» WHAT THE EXERCISE ASKS: Reproduce every line of the records below with no changes at all.

» Stored records:
════

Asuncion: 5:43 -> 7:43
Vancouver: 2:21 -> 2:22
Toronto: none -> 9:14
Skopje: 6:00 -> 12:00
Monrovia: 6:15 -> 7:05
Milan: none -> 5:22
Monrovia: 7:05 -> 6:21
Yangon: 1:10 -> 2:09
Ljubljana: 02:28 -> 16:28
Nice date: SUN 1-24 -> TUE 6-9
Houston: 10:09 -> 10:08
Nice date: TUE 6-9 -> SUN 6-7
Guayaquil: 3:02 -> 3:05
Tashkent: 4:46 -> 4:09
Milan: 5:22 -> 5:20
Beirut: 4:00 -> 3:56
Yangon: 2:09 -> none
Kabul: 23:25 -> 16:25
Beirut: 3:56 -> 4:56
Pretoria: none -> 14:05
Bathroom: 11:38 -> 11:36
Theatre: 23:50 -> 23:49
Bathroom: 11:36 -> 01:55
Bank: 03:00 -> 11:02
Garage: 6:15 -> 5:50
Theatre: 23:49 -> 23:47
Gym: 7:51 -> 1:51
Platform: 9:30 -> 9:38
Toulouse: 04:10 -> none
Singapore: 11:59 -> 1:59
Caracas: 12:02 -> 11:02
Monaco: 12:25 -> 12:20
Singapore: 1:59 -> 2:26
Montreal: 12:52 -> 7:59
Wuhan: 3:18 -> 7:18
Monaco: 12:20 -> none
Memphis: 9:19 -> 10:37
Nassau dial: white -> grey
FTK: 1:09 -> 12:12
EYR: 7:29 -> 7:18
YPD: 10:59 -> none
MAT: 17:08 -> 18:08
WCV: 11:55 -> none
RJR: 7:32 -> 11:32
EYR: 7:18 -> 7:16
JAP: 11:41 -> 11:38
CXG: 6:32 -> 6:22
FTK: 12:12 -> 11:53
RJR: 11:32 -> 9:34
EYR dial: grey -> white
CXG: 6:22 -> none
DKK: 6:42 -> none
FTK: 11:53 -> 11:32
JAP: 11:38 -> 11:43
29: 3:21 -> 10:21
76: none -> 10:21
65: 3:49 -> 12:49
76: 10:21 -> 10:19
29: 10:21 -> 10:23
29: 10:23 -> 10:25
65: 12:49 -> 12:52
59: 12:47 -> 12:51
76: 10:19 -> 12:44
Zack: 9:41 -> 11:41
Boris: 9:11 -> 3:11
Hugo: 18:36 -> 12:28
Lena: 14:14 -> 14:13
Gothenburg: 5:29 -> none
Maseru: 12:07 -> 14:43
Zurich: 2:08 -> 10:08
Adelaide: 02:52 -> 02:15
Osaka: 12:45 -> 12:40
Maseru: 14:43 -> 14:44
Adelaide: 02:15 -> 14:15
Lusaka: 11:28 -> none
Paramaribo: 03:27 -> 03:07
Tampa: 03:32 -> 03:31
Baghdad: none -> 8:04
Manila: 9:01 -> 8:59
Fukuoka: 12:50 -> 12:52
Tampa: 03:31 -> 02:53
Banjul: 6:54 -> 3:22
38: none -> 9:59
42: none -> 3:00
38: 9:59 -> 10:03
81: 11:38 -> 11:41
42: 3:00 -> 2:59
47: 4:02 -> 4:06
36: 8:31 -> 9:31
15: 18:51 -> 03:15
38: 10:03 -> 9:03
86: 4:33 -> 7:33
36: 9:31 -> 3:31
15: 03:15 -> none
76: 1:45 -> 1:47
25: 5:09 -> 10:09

════

» WRITTEN REPLY:
Asuncion: 5:43 -> 7:43
Vancouver: 2:21 -> 2:22
Toronto: none -> 9:14
Skopje: 6:00 -> 12:00
Monrovia: 6:15 -> 7:05
Milan: none -> 5:22
Monrovia: 7:05 -> 6:21
Yangon: 1:10 -> 2:09
Ljubljana: 02:28 -> 16:28
Nice date: SUN 1-24 -> TUE 6-9
Houston: 10:09 -> 10:08
Nice date: TUE 6-9 -> SUN 6-7
Guayaquil: 3:02 -> 3:05
Tashkent: 4:46 -> 4:09
Milan: 5:22 -> 5:20
Beirut: 4:00 -> 3:56
Yangon: 2:09 -> none
Kabul: 23:25 -> 16:25
Beirut: 3:56 -> 4:56
Pretoria: none -> 14:05
Bathroom: 11:38 -> 11:36
Theatre: 23:50 -> 23:49
Bathroom: 11:36 -> 01:55
Bank: 03:00 -> 11:02
Garage: 6:15 -> 5:50
Theatre: 23:49 -> 23:47
Gym: 7:51 -> 1:51
Platform: 9:30 -> 9:38
Toulouse: 04:10 -> none
Singapore: 11:59 -> 1:59
Caracas: 12:02 -> 11:02
Monaco: 12:25 -> 12:20
Singapore: 1:59 -> 2:26
Montreal: 12:52 -> 7:59
Wuhan: 3:18 -> 7:18
Monaco: 12:20 -> none
Memphis: 9:19 -> 10:37
Nassau dial: white -> grey
FTK: 1:09 -> 12:12
EYR: 7:29 -> 7:18
YPD: 10:59 -> none
MAT: 17:08 -> 18:08
WCV: 11:55 -> none
RJR: 7:32 -> 11:32
EYR: 7:18 -> 7:16
JAP: 11:41 -> 11:38
CXG: 6:32 -> 6:22
FTK: 12:12 -> 11:53
RJR: 11:32 -> 9:34
EYR dial: grey -> white
CXG: 6:22 -> none
DKK: 6:42 -> none
FTK: 11:53 -> 11:32
JAP: 11:38 -> 11:43
29: 3:21 -> 10:21
76: none -> 10:21
65: 3:49 -> 12:49
76: 10:21 -> 10:19
29: 10:21 -> 10:23
29: 10:23 -> 10:25
65: 12:49 -> 12:52
59: 12:47 -> 12:51
76: 10:19 -> 12:44
Zack: 9:41 -> 11:41
Boris: 9:11 -> 3:11
Hugo: 18:36 -> 12:28
Lena: 14:14 -> 14:13
Gothenburg: 5:29 -> none
Maseru: 12:07 -> 14:43
Zurich: 2:08 -> 10:08
Adelaide: 02:52 -> 02:15
Osaka: 12:45 -> 12:40
Maseru: 14:43 -> 14:44
Adelaide: 02:15 -> 14:15
Lusaka: 11:28 -> none
Paramaribo: 03:27 -> 03:07
Tampa: 03:32 -> 03:31
Baghdad: none -> 8:04
Manila: 9:01 -> 8:59
Fukuoka: 12:50 -> 12:52
Tampa: 03:31 -> 02:53
Banjul: 6:54 -> 3:22
38: none -> 9:59
42: none -> 3:00
38: 9:59 -> 10:03
81: 11:38 -> 11:41
42: 3:00 -> 2:59
47: 4:02 -> 4:06
36: 8:31 -> 9:31
15: 18:51 -> 03:15
38: 10:03 -> 9:03
86: 4:33 -> 7:33
36: 9:31 -> 3:31
15: 03:15 -> none
76: 1:45 -> 1:47
25: 5:09 -> 10:09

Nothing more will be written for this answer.